= Extracted records =
****************

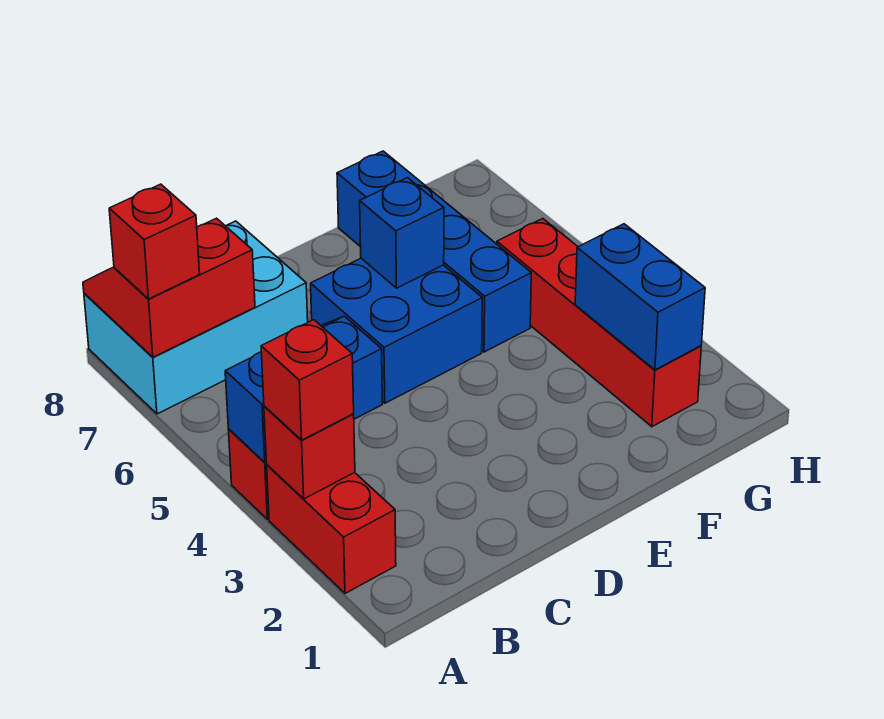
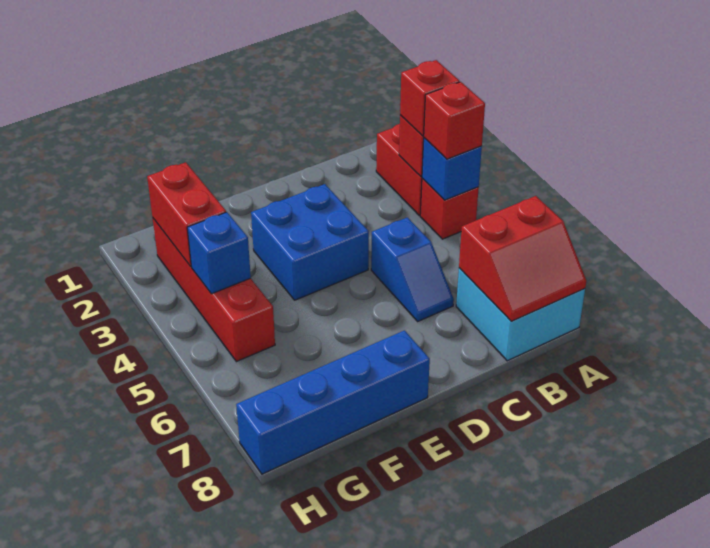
cyan brick A7:C8 level 1 -> cyan brick A7:B8 level 1
red brick A7 level 3 -> red brick A4 level 3
blue brick D5:E6 level 1 -> blue brick D3:E4 level 1
blue brick E6 level 2 -> blue brick G4 level 2
blue brick F5:F8 level 1 -> blue brick E8:H8 level 1
blue brick G2:G3 level 2 -> red brick G2:G3 level 2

****************

= Work request =
Copy out each line of the entries that holds "blue".

= Response below =
blue brick D5:E6 level 1 -> blue brick D3:E4 level 1
blue brick E6 level 2 -> blue brick G4 level 2
blue brick F5:F8 level 1 -> blue brick E8:H8 level 1
blue brick G2:G3 level 2 -> red brick G2:G3 level 2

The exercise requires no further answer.